§ **What is required**
Of all the entries below, only the lines from the one with "Plan Log: [173,92,504,311]" up to and including the one with "Portals: [215,738,270,783] ->" are to be duplicated exactly.

§ **Recorded data**
"""
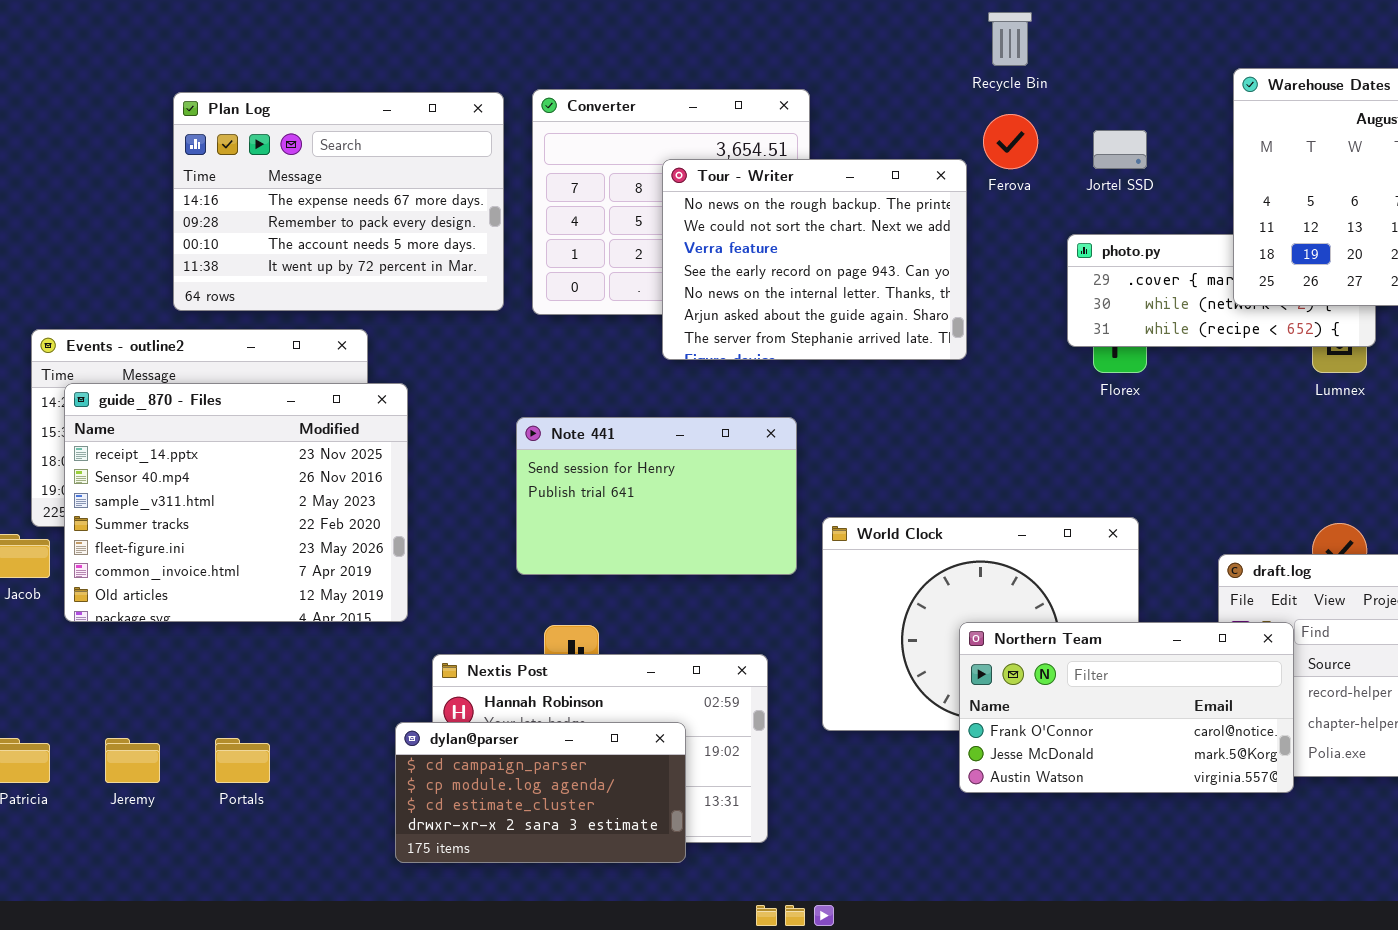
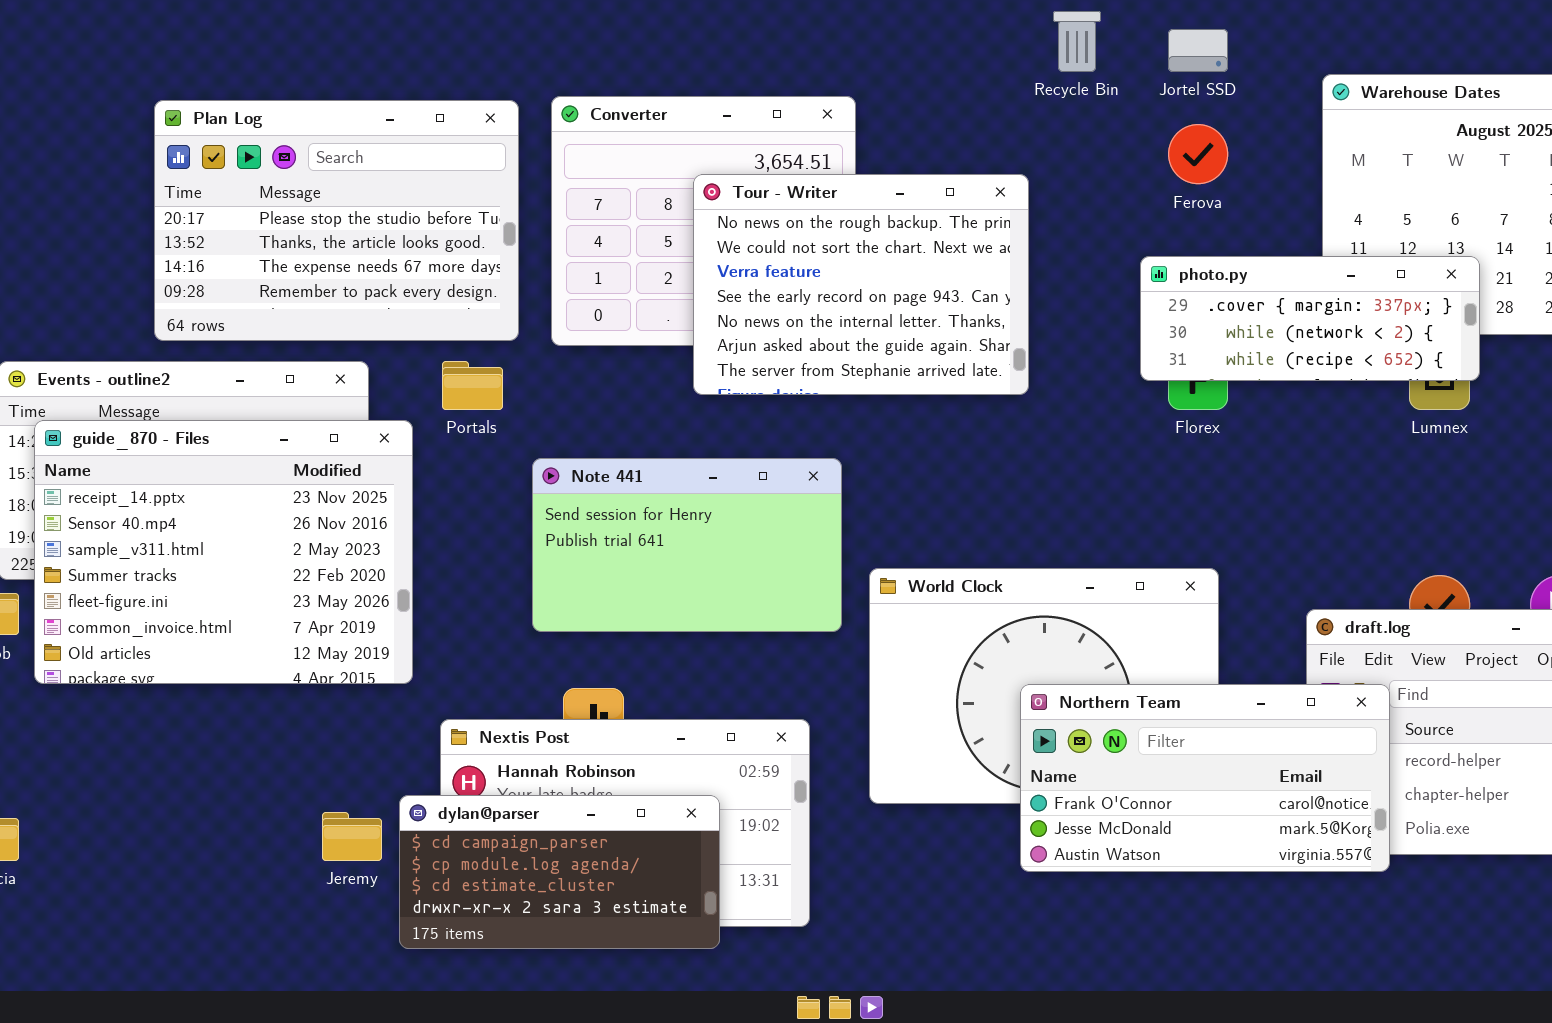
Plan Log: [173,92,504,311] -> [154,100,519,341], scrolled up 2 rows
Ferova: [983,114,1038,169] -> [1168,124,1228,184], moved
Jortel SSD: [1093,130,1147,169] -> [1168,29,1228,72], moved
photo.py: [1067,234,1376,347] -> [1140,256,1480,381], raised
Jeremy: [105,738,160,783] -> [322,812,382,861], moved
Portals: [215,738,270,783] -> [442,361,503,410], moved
"""
"""
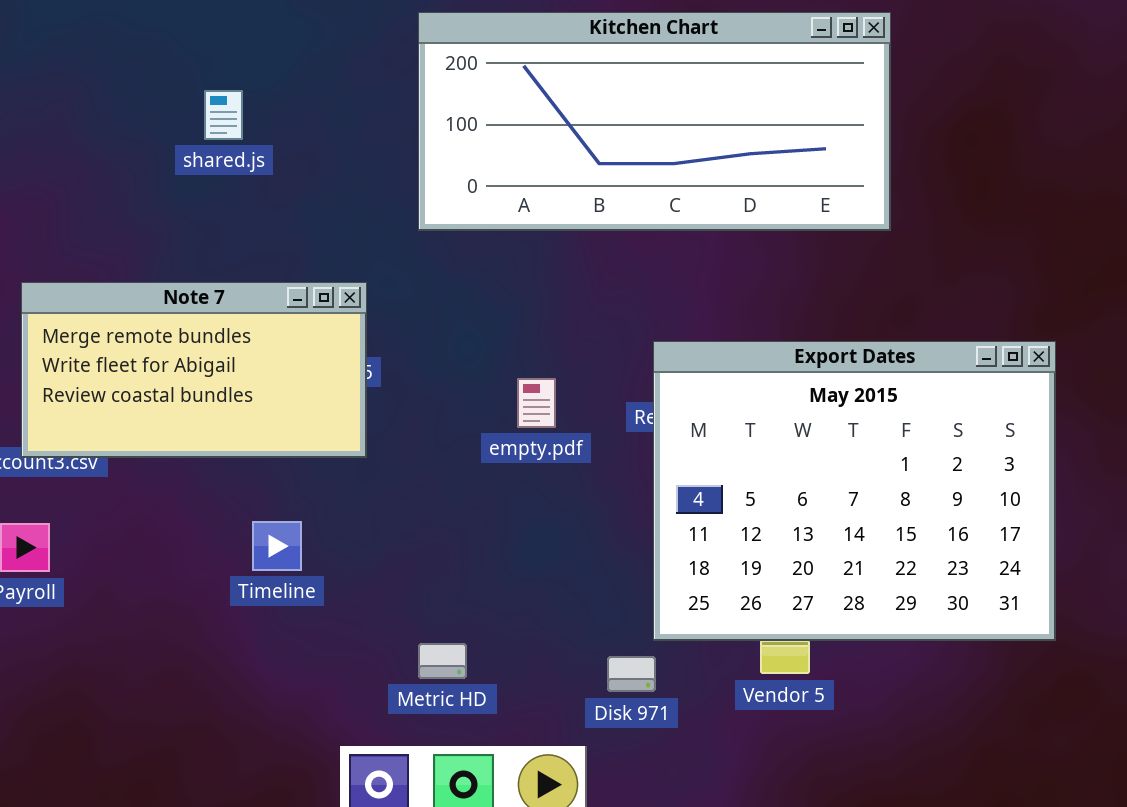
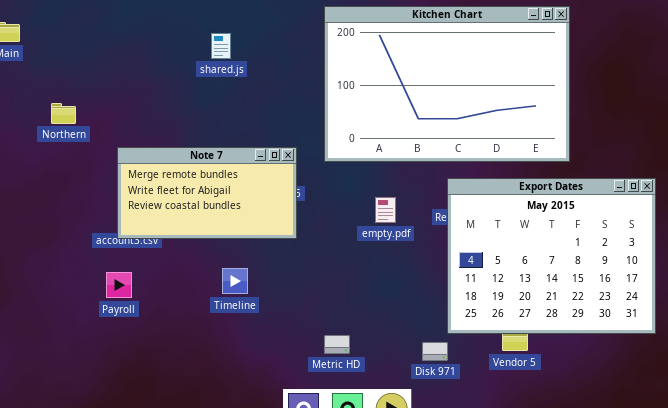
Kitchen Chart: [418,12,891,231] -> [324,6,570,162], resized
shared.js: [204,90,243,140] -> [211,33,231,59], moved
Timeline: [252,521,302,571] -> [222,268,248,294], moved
"""
§ **Solution to the problem**
Plan Log: [173,92,504,311] -> [154,100,519,341], scrolled up 2 rows
Ferova: [983,114,1038,169] -> [1168,124,1228,184], moved
Jortel SSD: [1093,130,1147,169] -> [1168,29,1228,72], moved
photo.py: [1067,234,1376,347] -> [1140,256,1480,381], raised
Jeremy: [105,738,160,783] -> [322,812,382,861], moved
Portals: [215,738,270,783] -> [442,361,503,410], moved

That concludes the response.